_Work to complete_
Everything below from the line with "R105: 33k (COM, W7) -> 33k (W7, W8)" through the line with "Q1: NMOS (G" must be retyped exactly, except the pictures.

_The records_
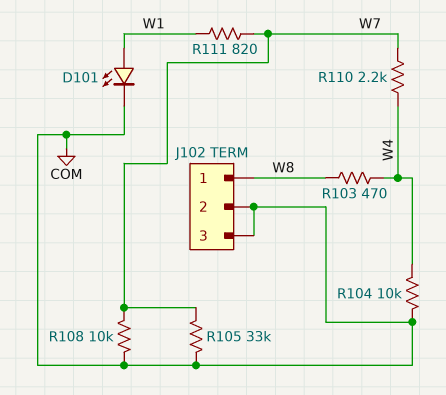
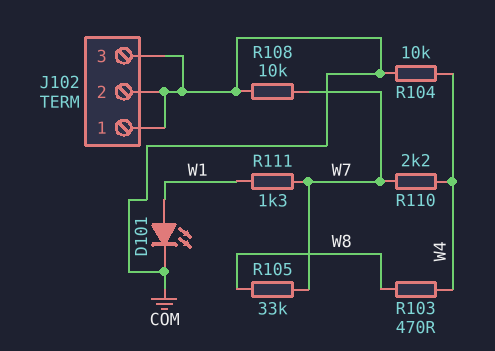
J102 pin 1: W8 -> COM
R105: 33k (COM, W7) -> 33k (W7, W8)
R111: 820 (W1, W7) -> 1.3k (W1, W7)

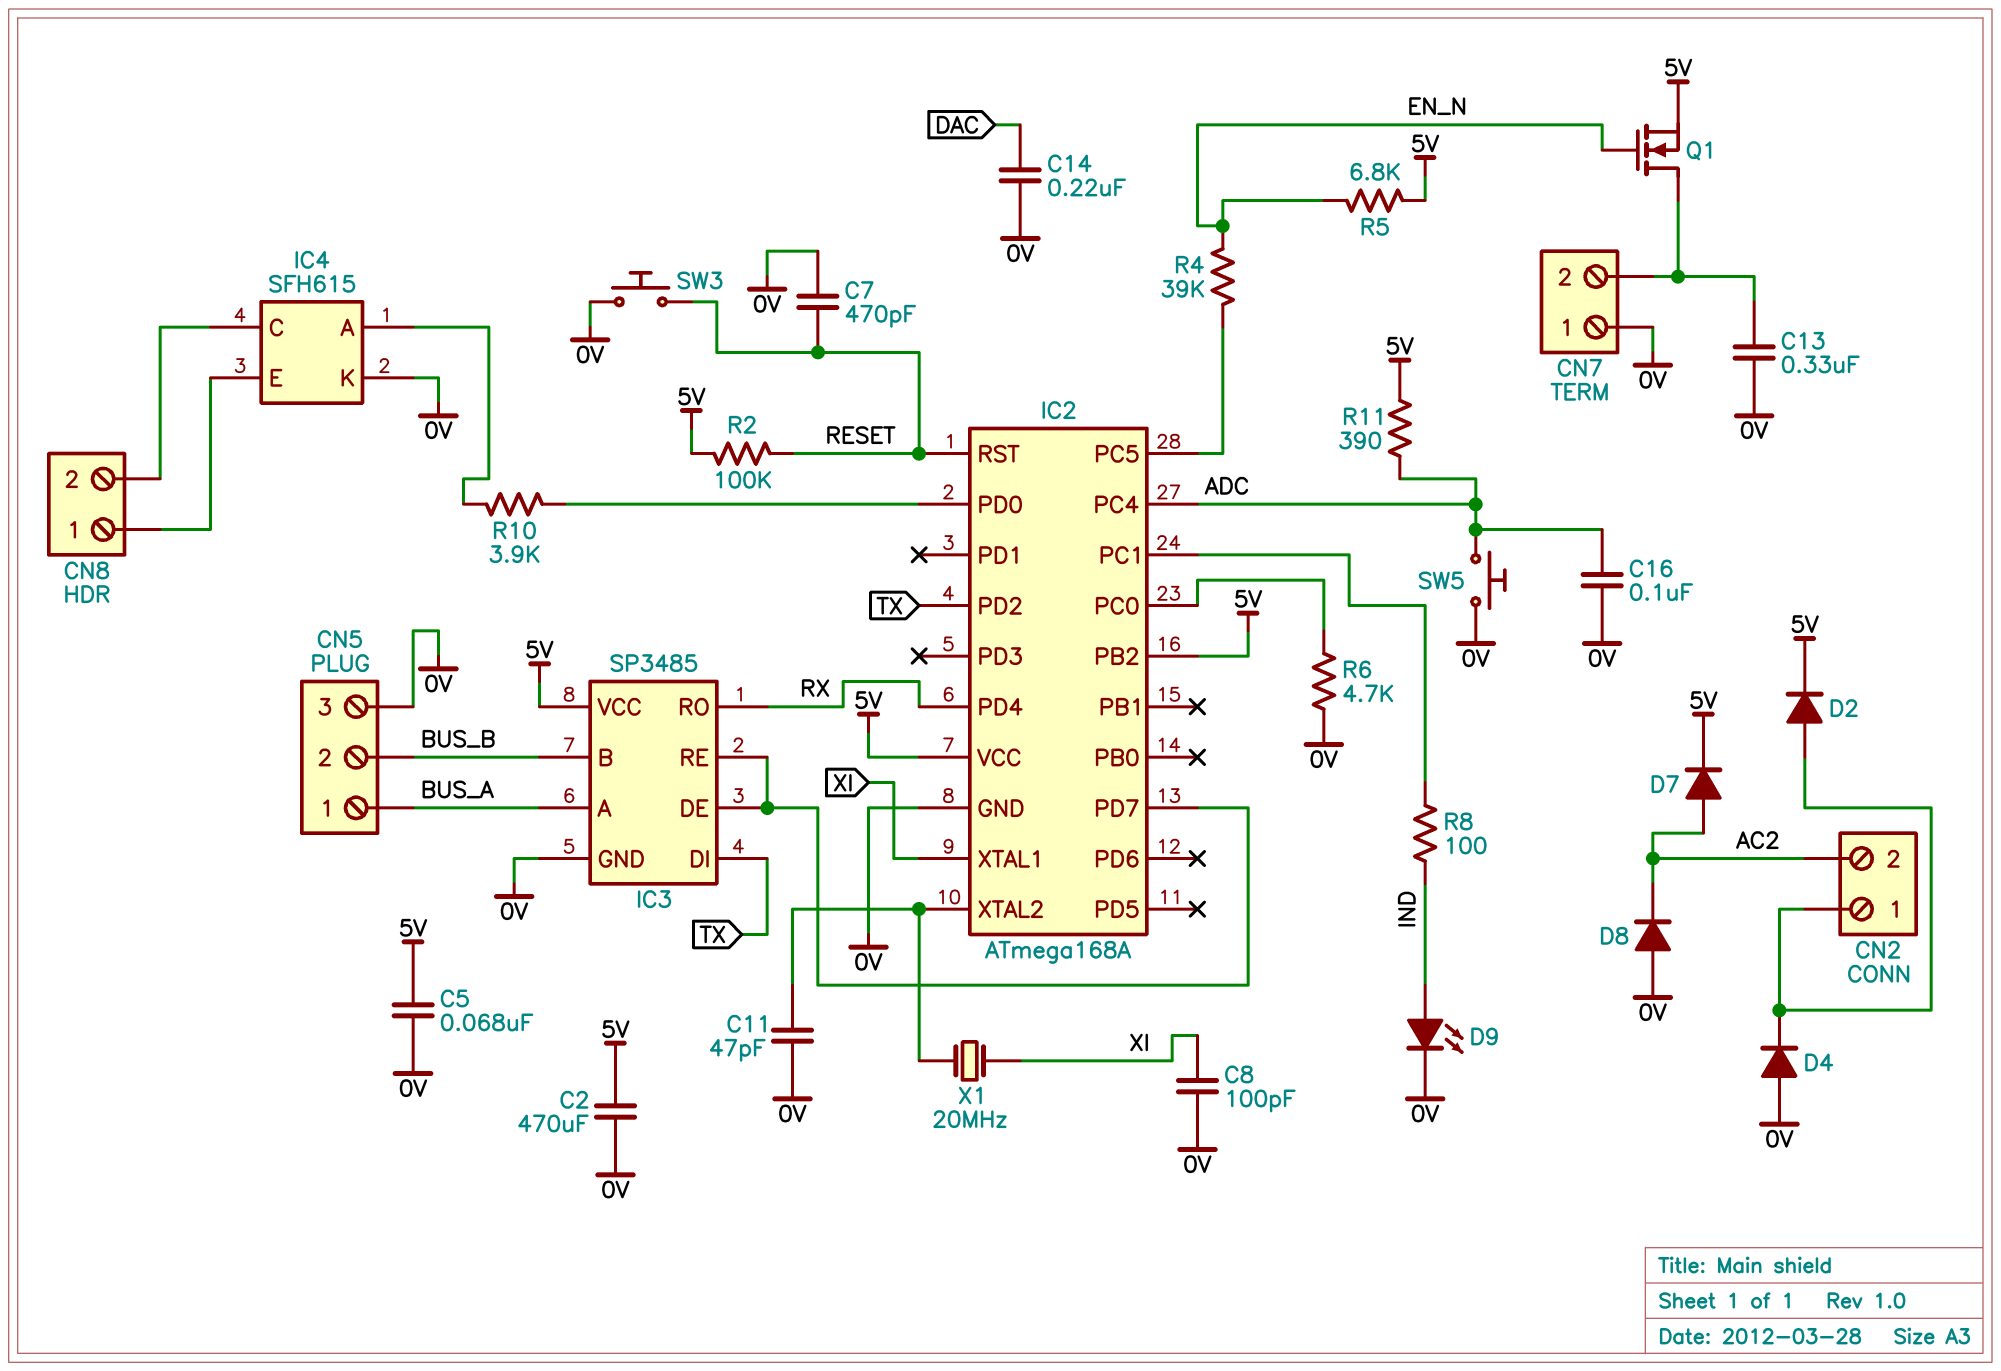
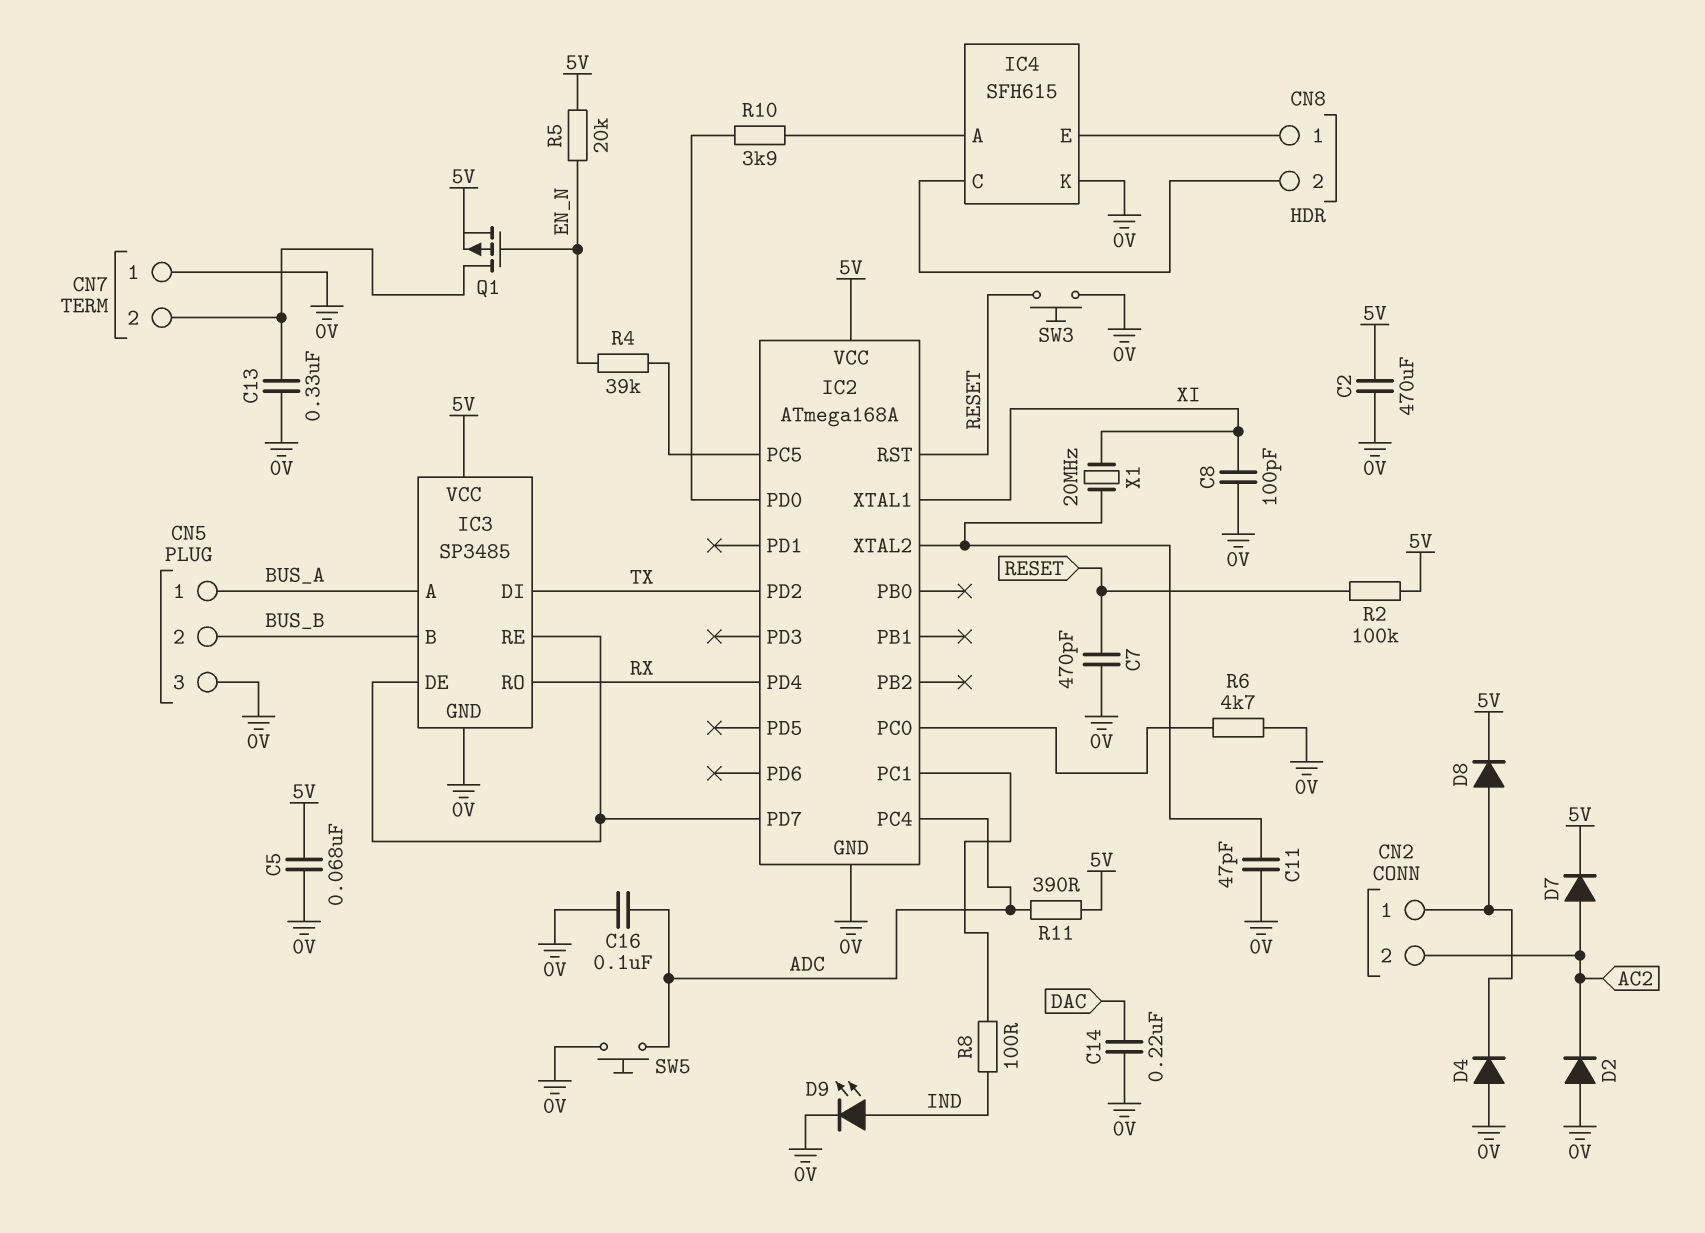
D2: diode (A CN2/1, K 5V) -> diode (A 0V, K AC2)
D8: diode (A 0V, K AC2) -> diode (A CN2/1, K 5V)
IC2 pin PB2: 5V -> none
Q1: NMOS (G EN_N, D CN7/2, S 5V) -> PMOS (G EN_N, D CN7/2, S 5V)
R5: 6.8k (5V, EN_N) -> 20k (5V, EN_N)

--

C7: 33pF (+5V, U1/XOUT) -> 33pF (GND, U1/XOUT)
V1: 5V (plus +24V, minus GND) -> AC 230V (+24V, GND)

* * *

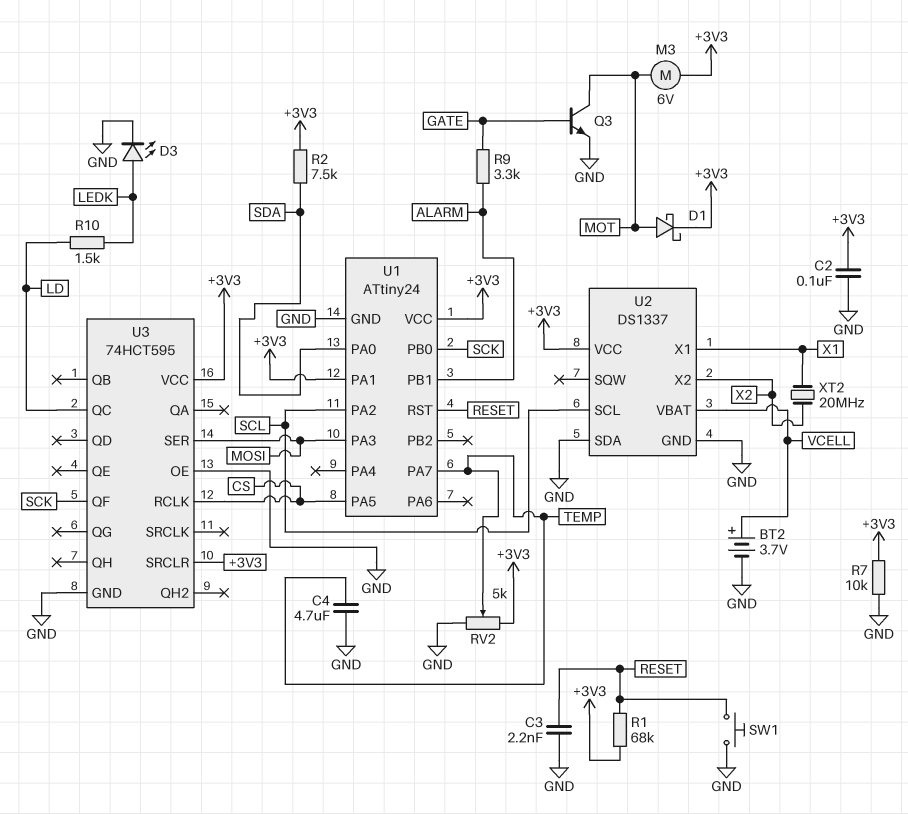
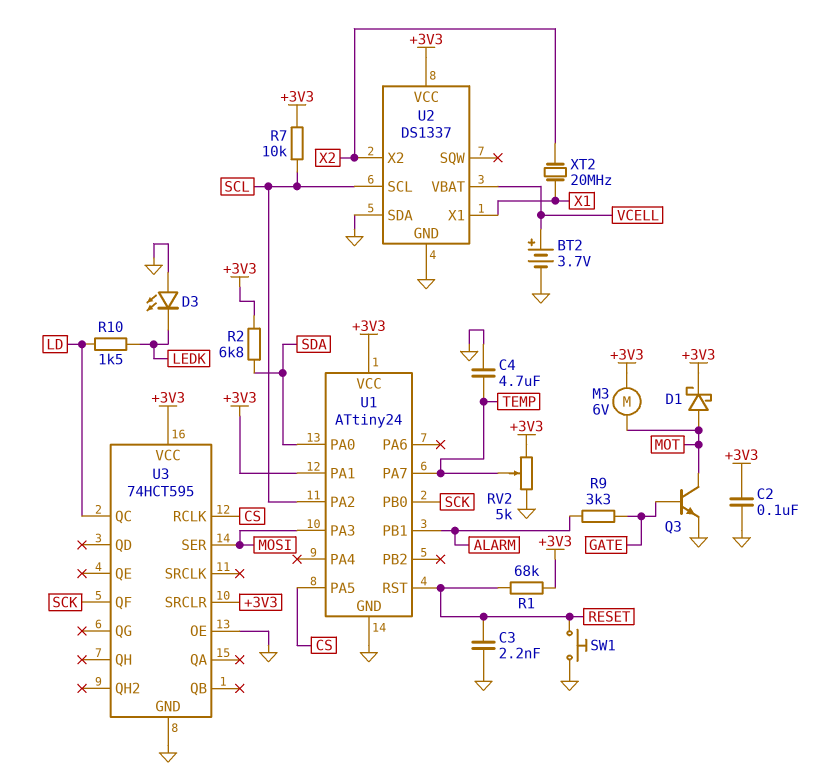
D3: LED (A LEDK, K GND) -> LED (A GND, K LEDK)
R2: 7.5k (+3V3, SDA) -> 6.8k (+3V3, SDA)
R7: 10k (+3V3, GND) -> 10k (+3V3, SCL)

_Task solution_
R105: 33k (COM, W7) -> 33k (W7, W8)
R111: 820 (W1, W7) -> 1.3k (W1, W7)

D2: diode (A CN2/1, K 5V) -> diode (A 0V, K AC2)
D8: diode (A 0V, K AC2) -> diode (A CN2/1, K 5V)
IC2 pin PB2: 5V -> none
Q1: NMOS (G EN_N, D CN7/2, S 5V) -> PMOS (G EN_N, D CN7/2, S 5V)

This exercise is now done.